**What needs to be done:**
Print the records below exactly, from the line containing "MIC1 pin OUT: A3 -> A2" down to the line containing "HALL pin VCC: 5V -> 3V3", both lines included, and omit every picture.

**Input data:**

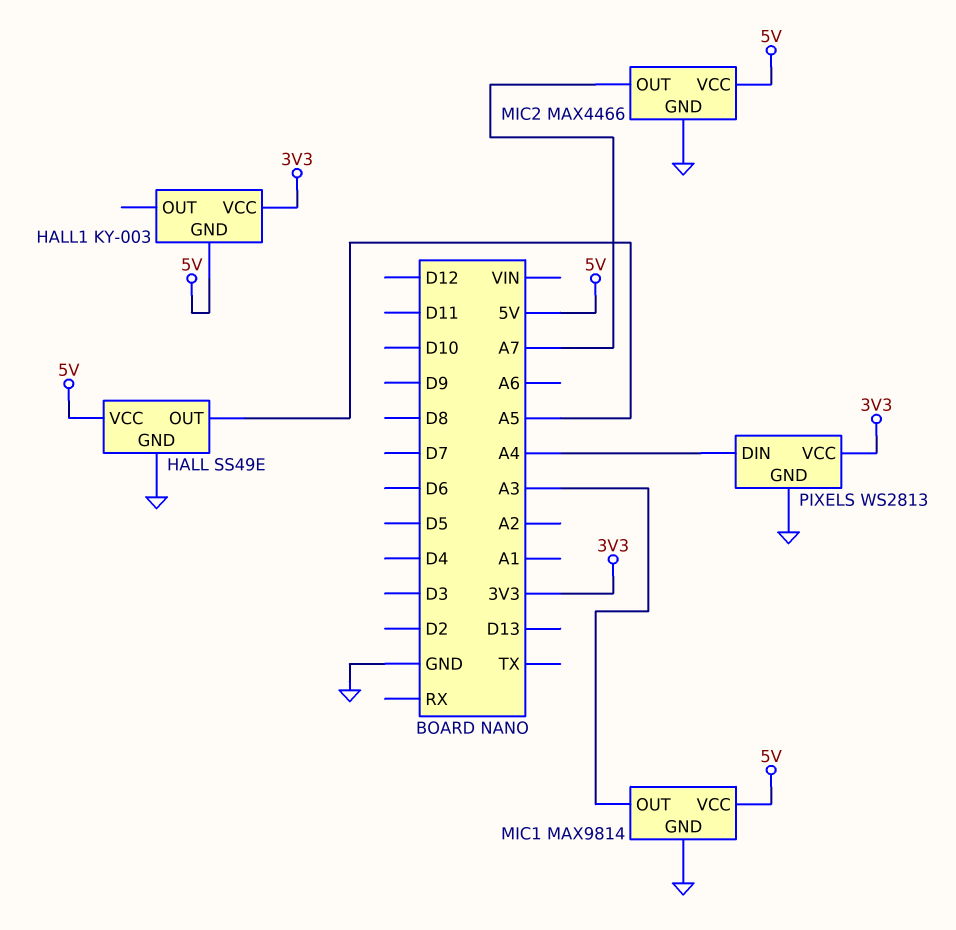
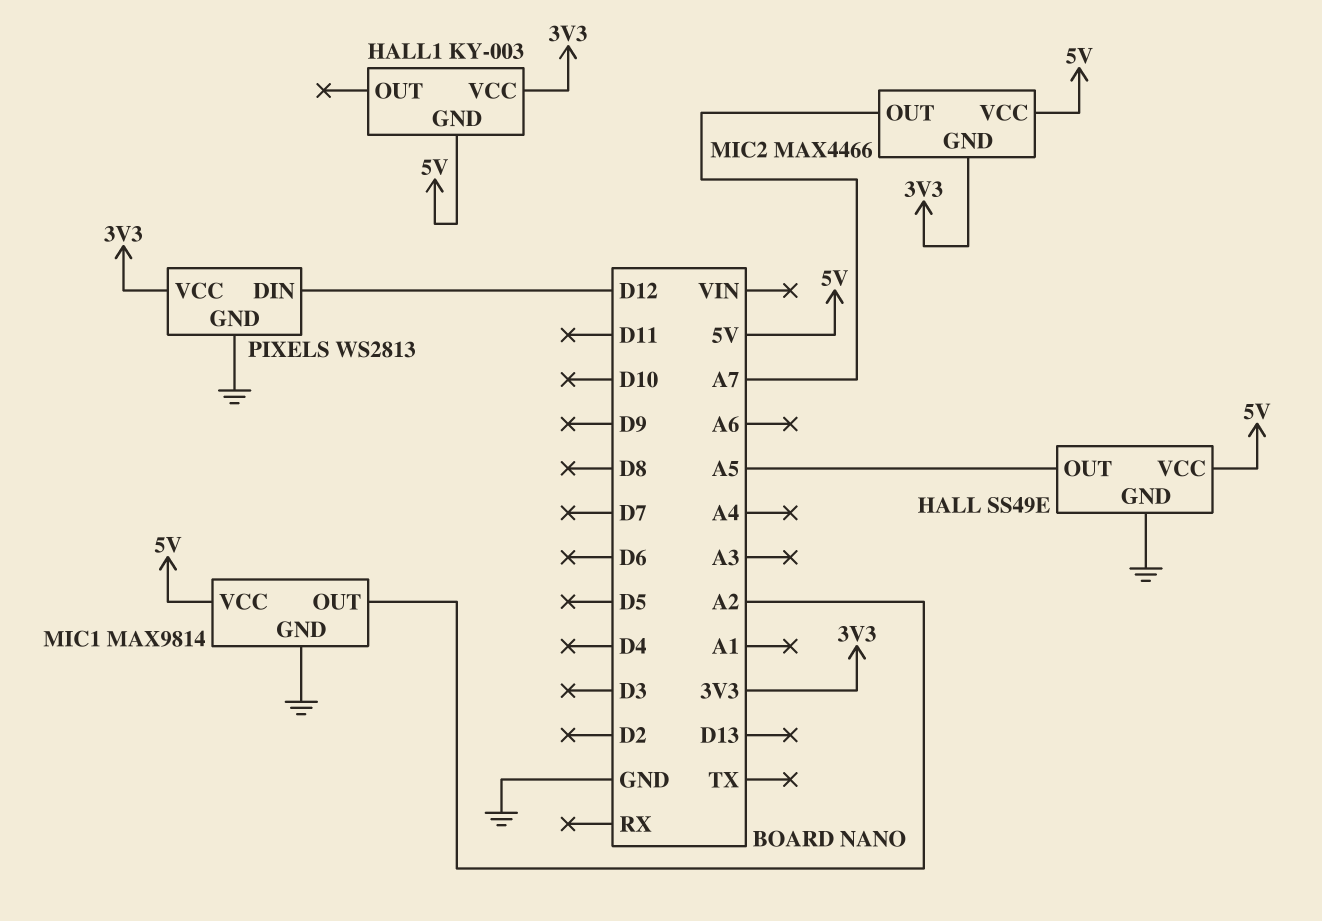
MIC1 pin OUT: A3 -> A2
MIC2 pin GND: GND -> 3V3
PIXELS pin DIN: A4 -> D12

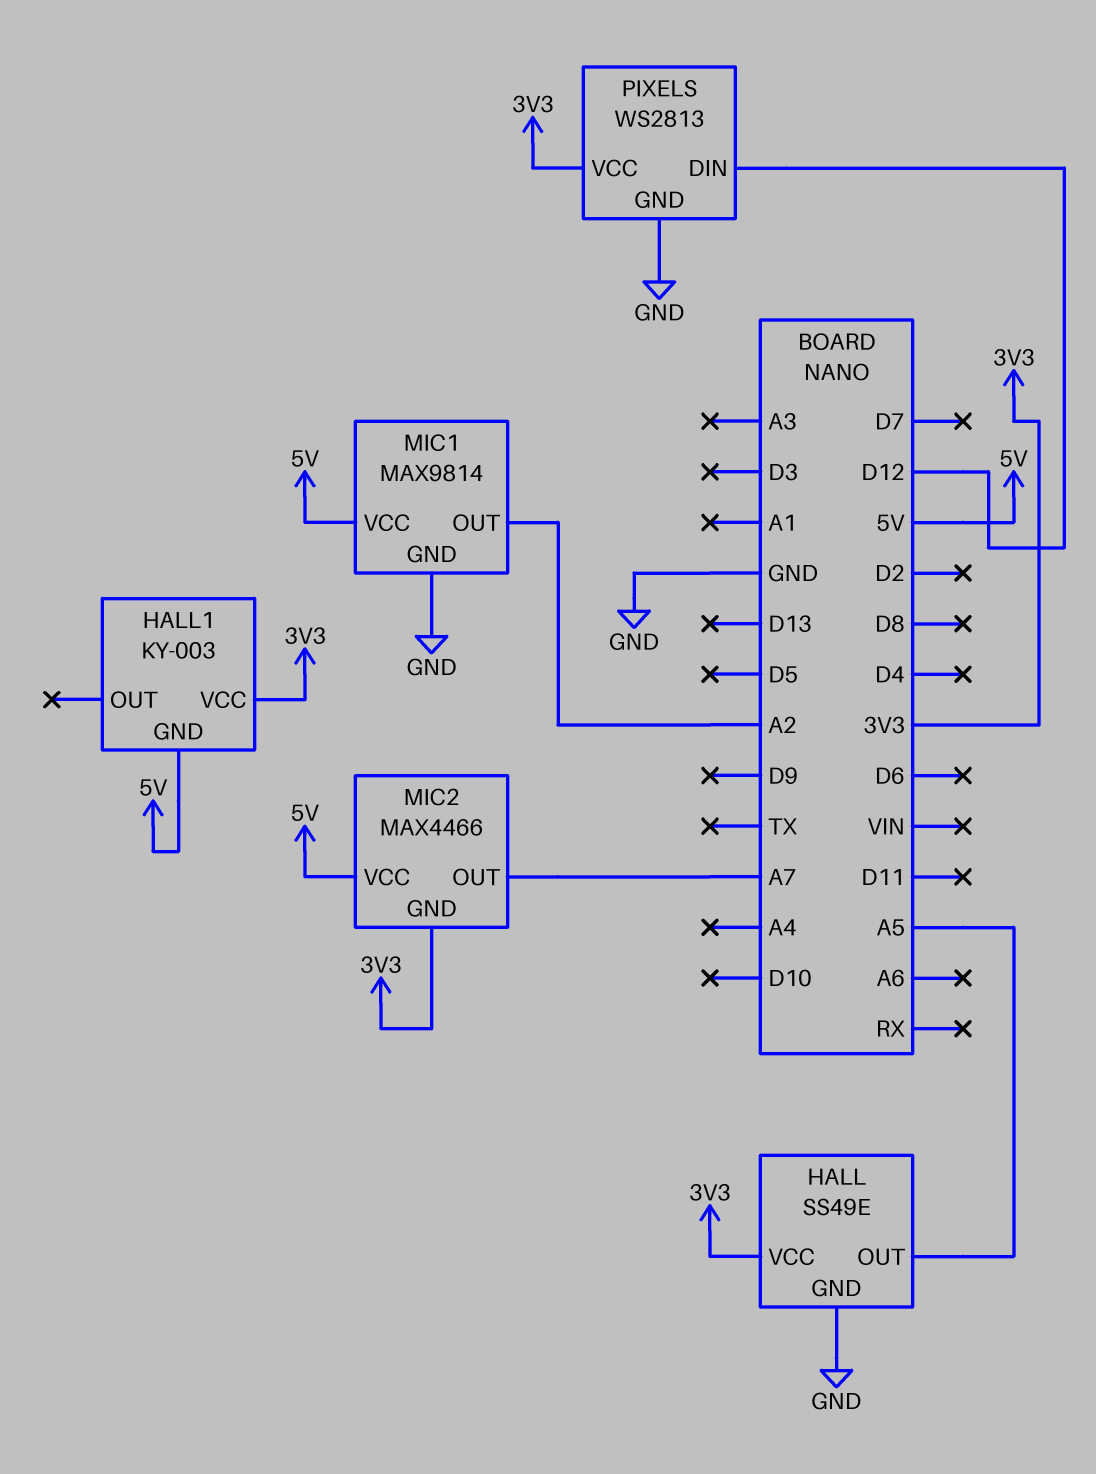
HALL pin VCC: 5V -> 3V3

* * *

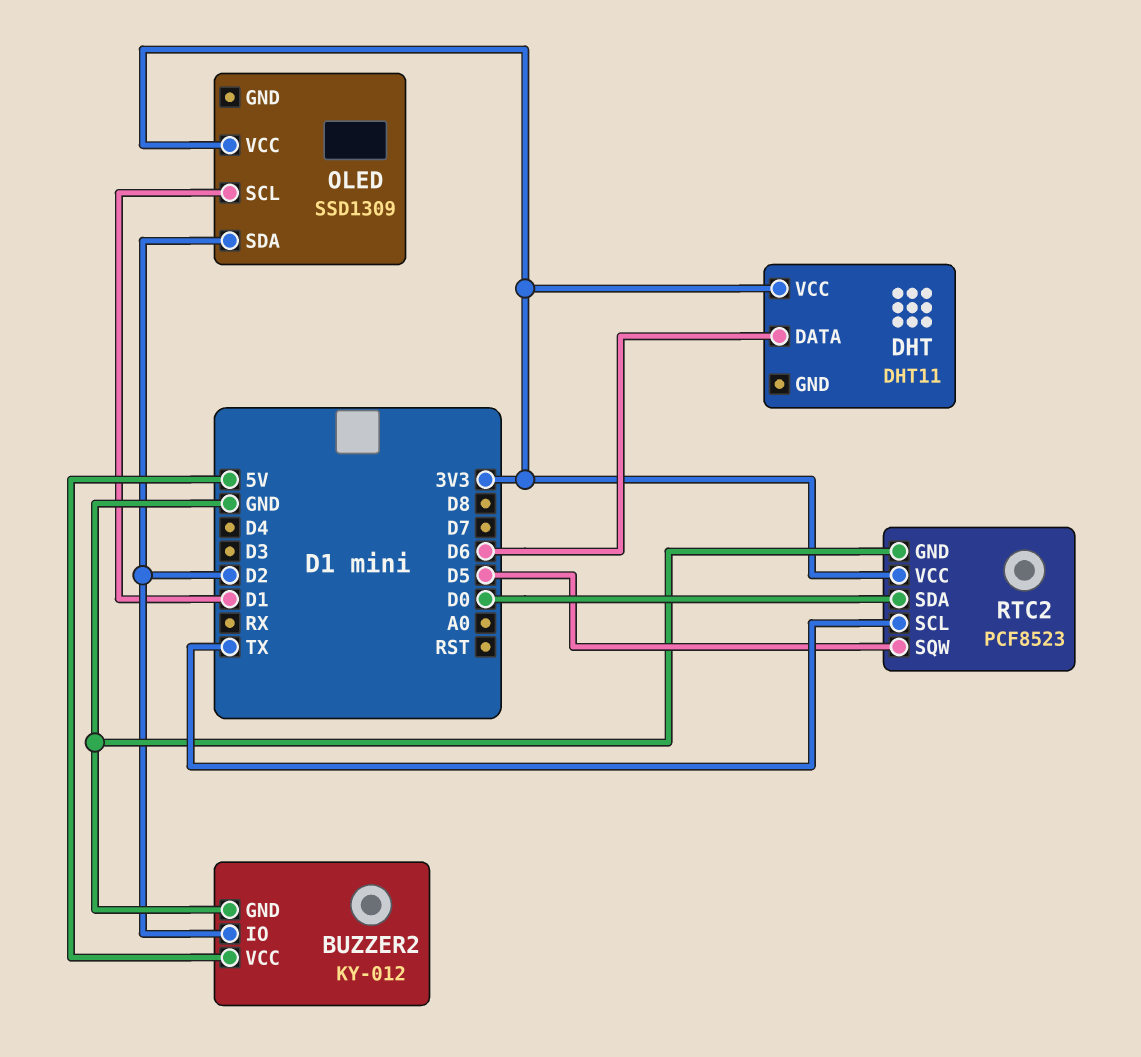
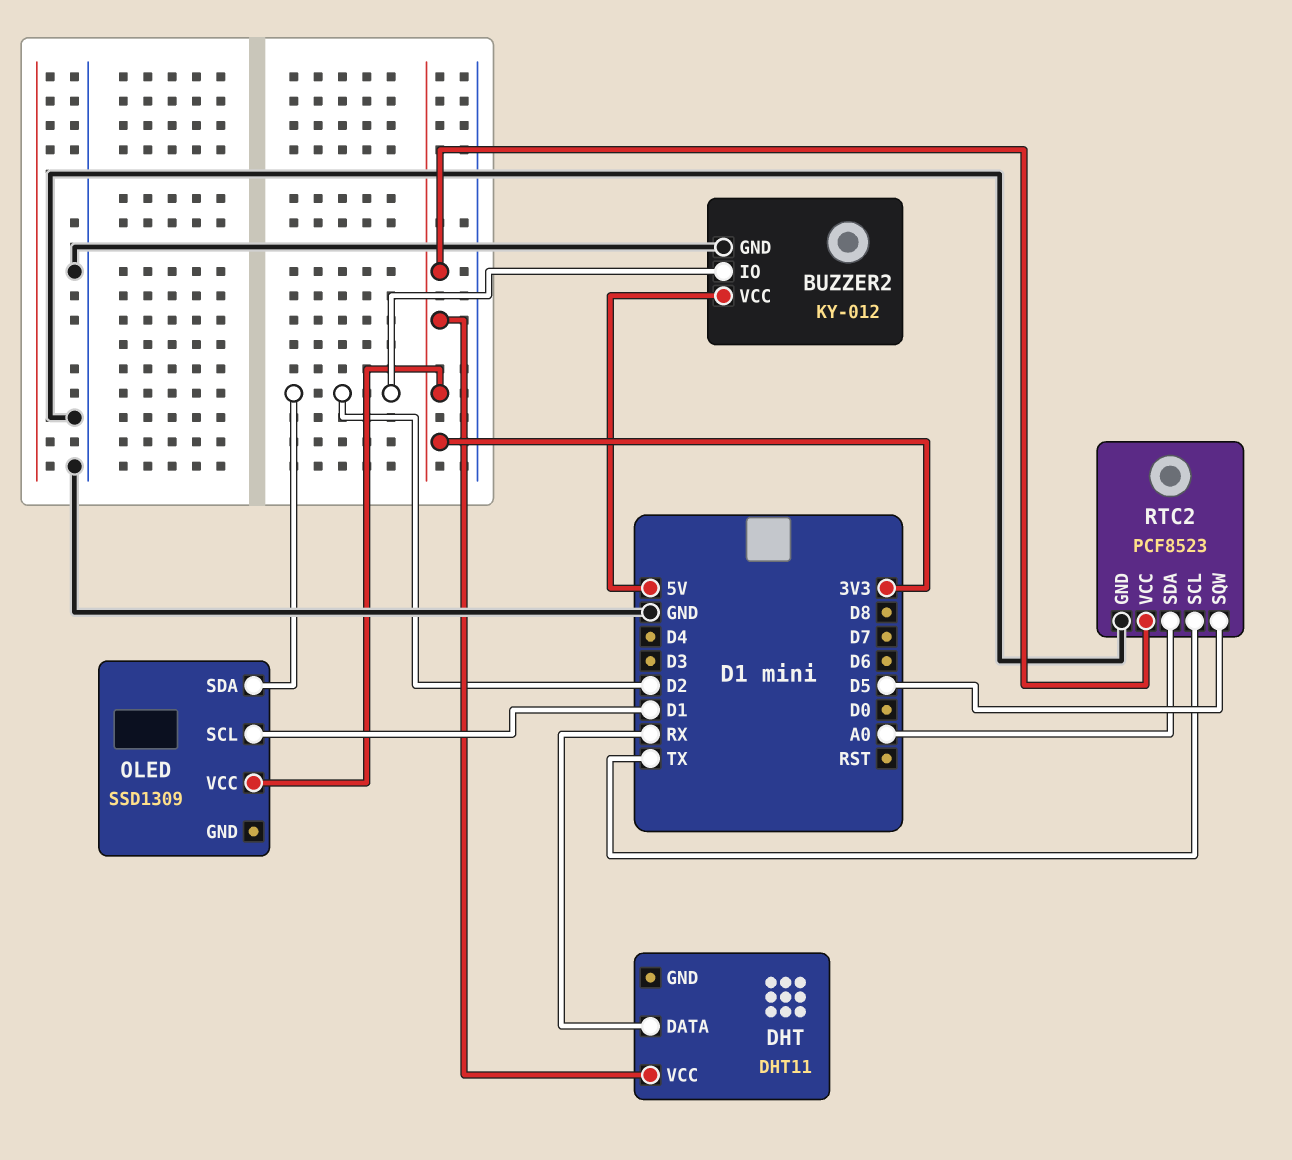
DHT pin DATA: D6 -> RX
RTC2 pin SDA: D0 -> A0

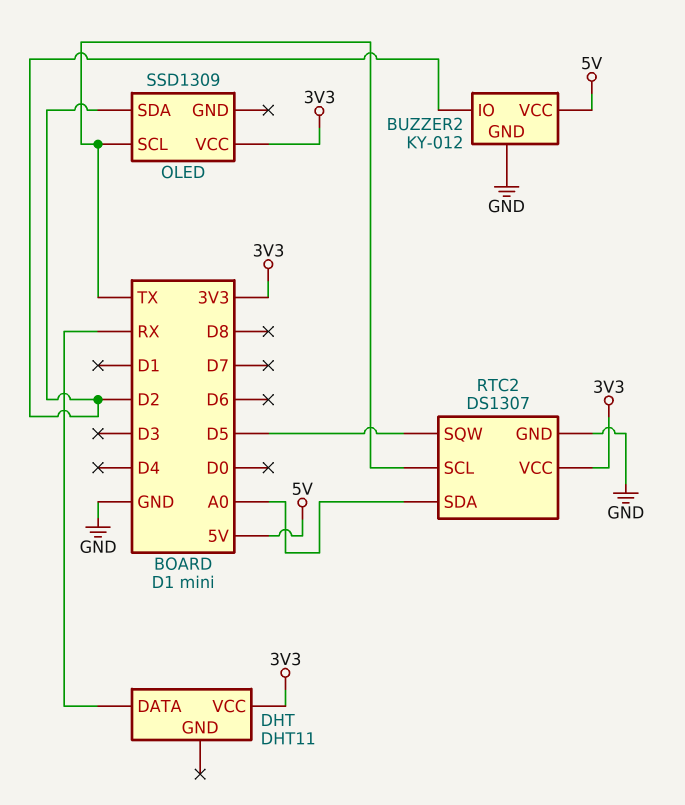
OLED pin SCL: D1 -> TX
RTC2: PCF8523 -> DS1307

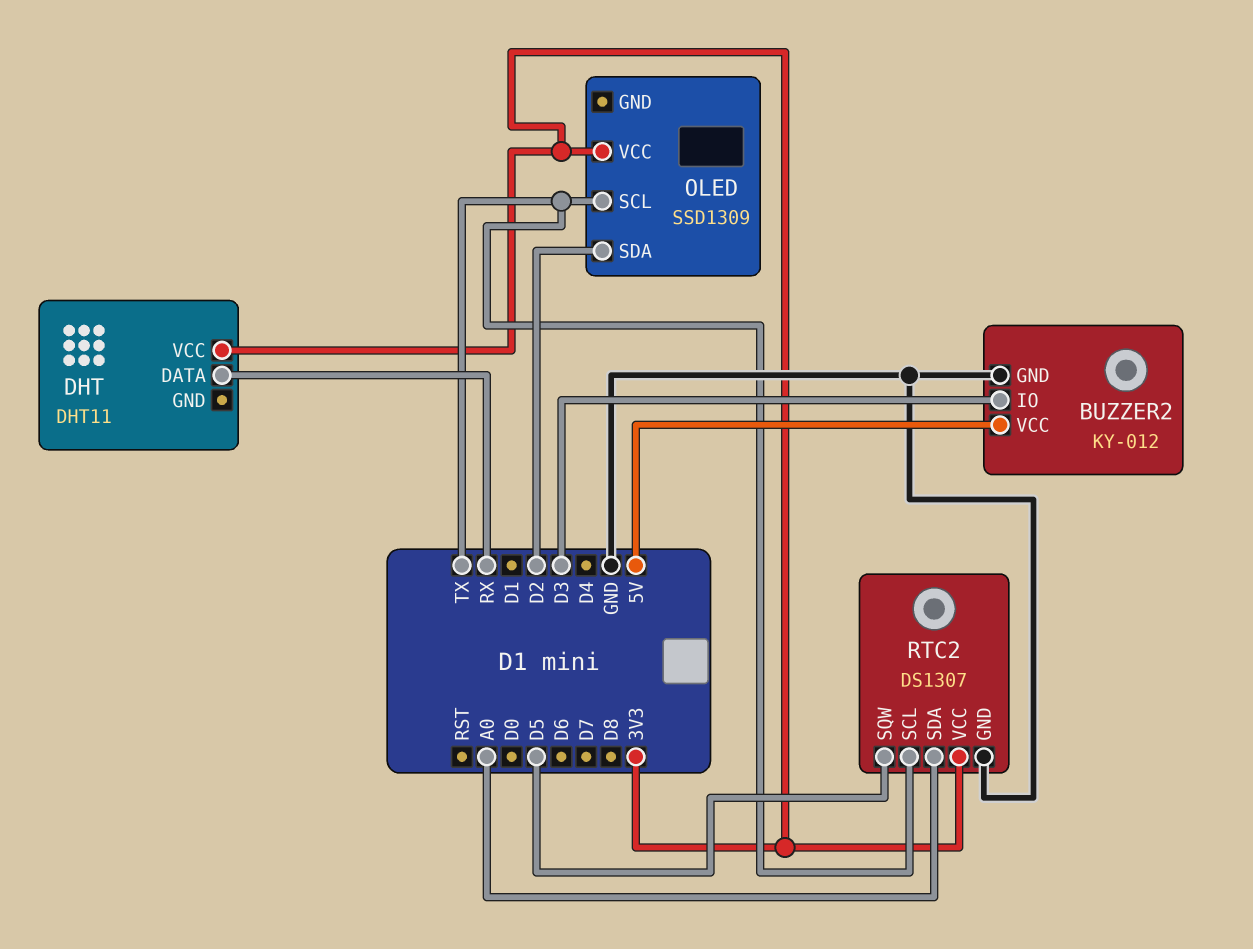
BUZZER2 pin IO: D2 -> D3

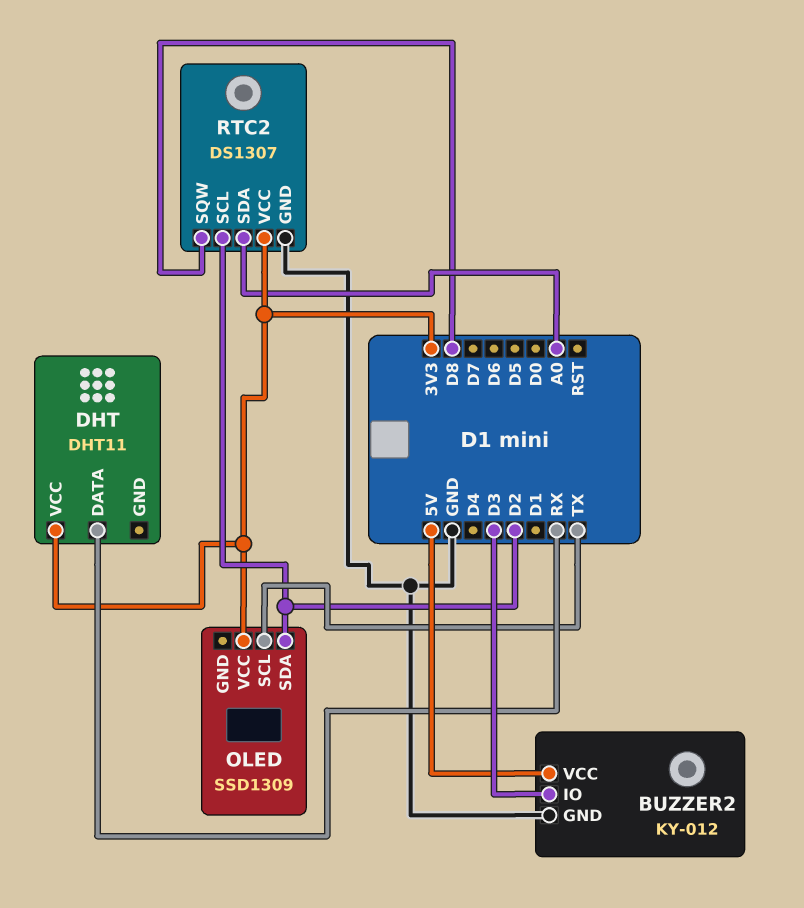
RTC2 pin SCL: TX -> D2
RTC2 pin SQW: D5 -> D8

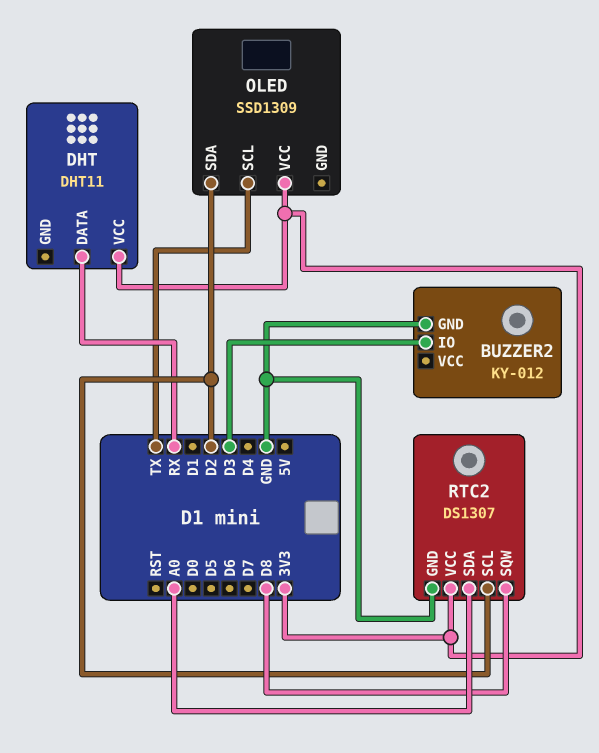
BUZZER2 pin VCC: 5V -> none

**Answer to the problem:**
MIC1 pin OUT: A3 -> A2
MIC2 pin GND: GND -> 3V3
PIXELS pin DIN: A4 -> D12

HALL pin VCC: 5V -> 3V3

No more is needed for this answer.